## Try it
Exact copy, pictures excluded: write out every line below.

======== Data for the task ========

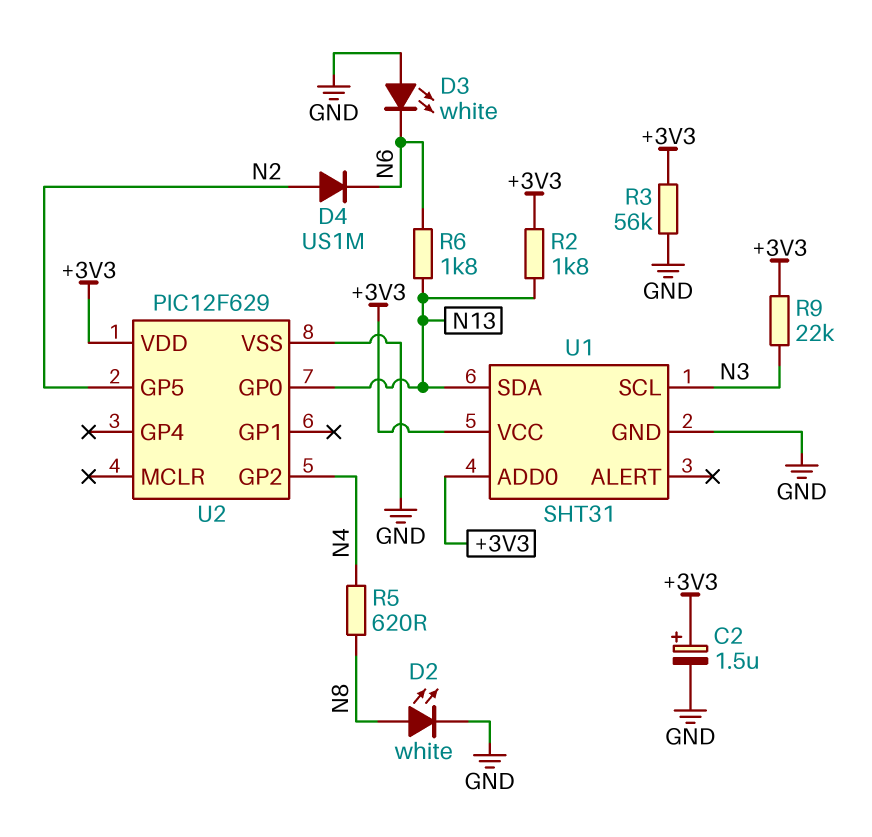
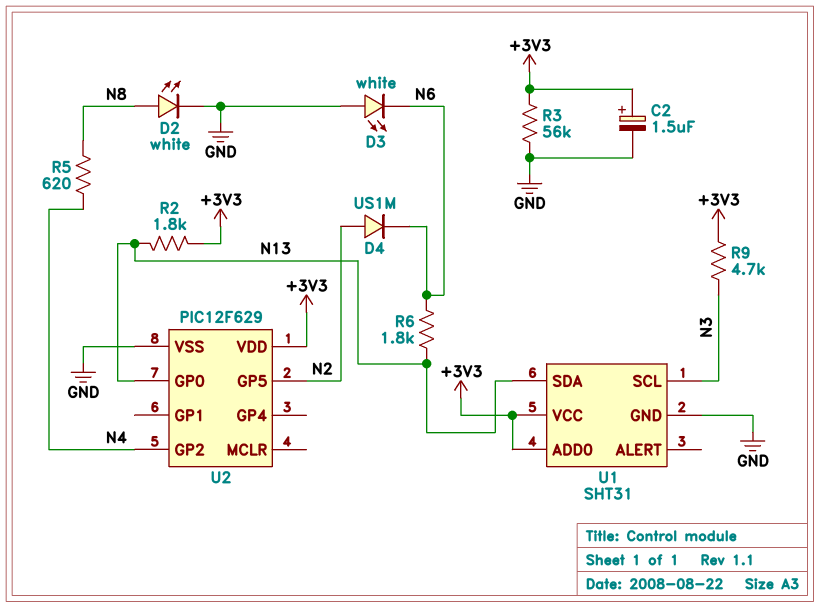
R9: 22k (+3V3, N3) -> 4.7k (+3V3, N3)

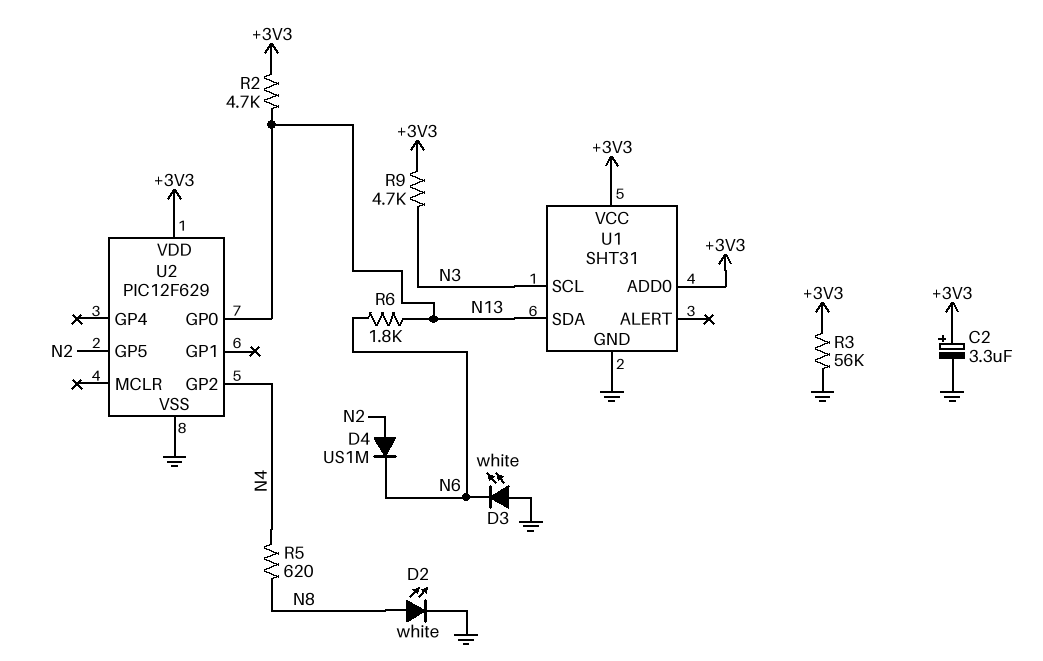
C2: 1.5uF (plus +3V3, minus GND) -> 3.3uF (plus +3V3, minus GND)
R2: 1.8k (+3V3, N13) -> 4.7k (+3V3, N13)

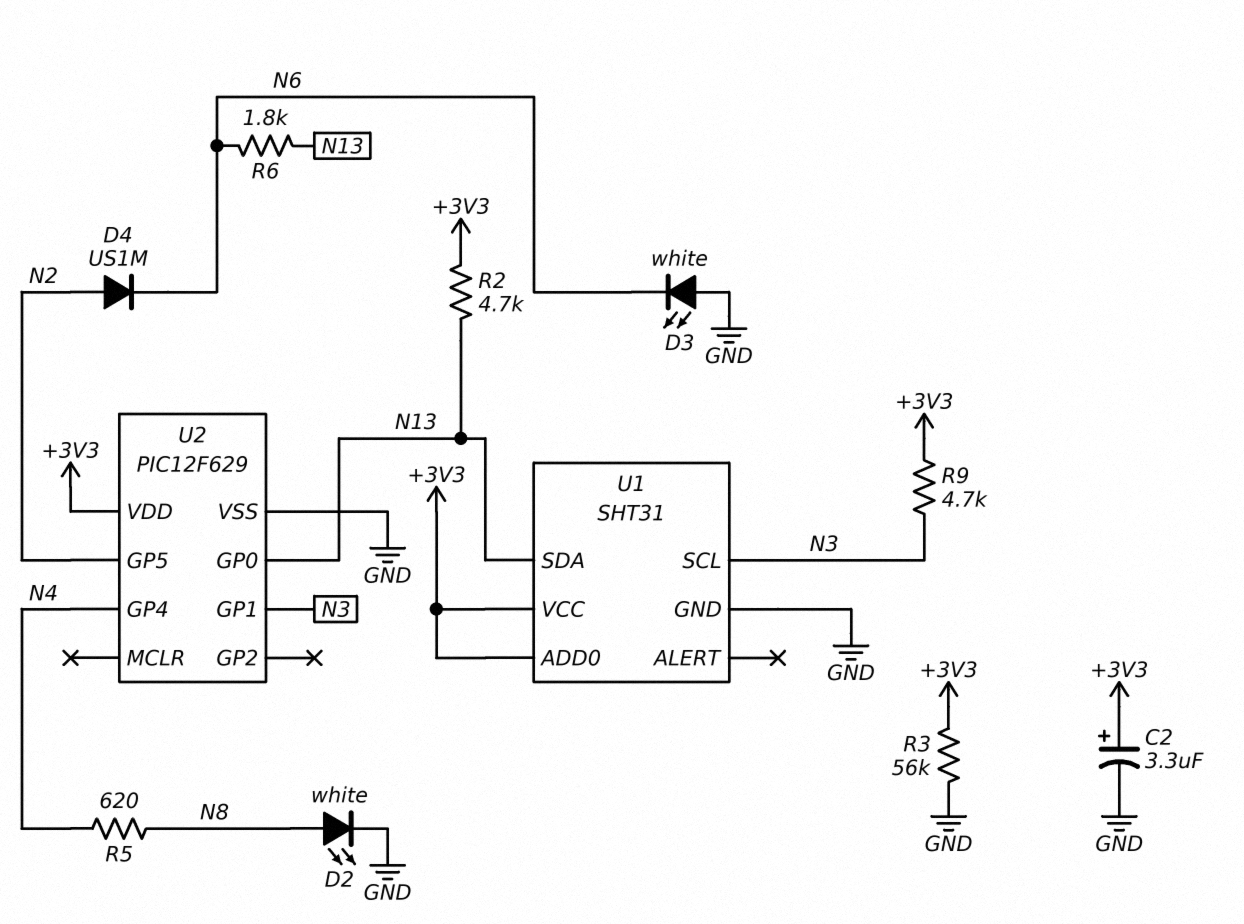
U2 pin GP1: none -> N3
U2 pin GP2: N4 -> none
U2 pin GP4: none -> N4

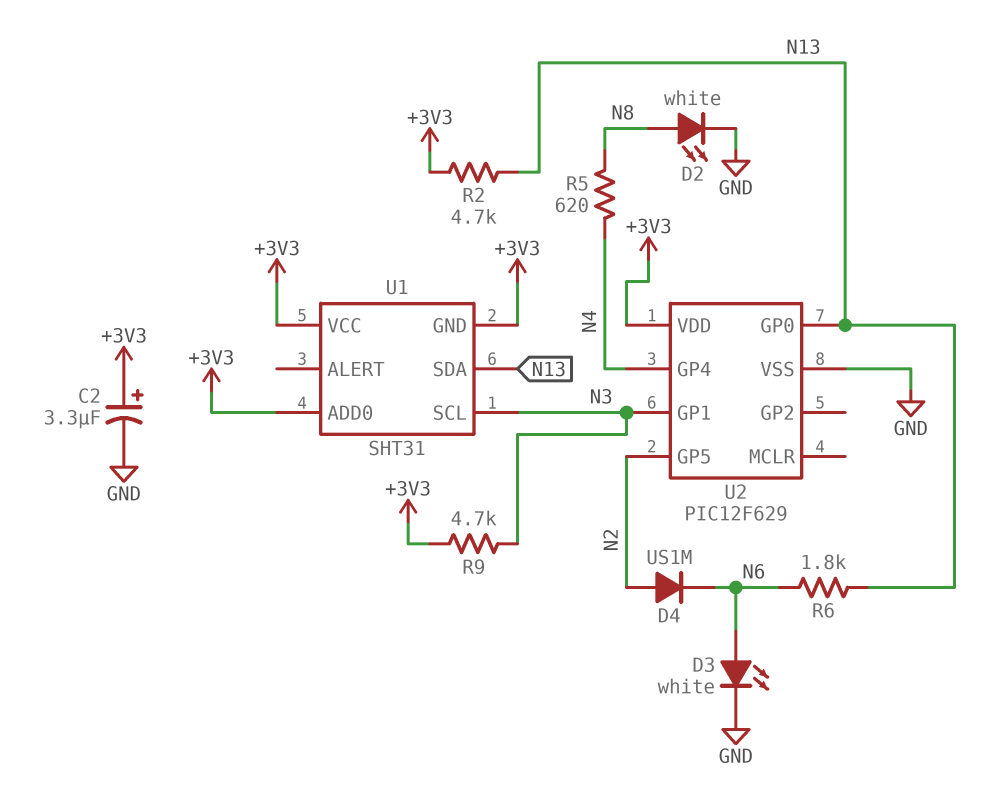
D3: LED white (A GND, K N6) -> LED white (A N6, K GND)
R3: 56k (+3V3, GND) -> none
U1 pin GND: GND -> +3V3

========

## Answer to this exercise
R9: 22k (+3V3, N3) -> 4.7k (+3V3, N3)

C2: 1.5uF (plus +3V3, minus GND) -> 3.3uF (plus +3V3, minus GND)
R2: 1.8k (+3V3, N13) -> 4.7k (+3V3, N13)

U2 pin GP1: none -> N3
U2 pin GP2: N4 -> none
U2 pin GP4: none -> N4

D3: LED white (A GND, K N6) -> LED white (A N6, K GND)
R3: 56k (+3V3, GND) -> none
U1 pin GND: GND -> +3V3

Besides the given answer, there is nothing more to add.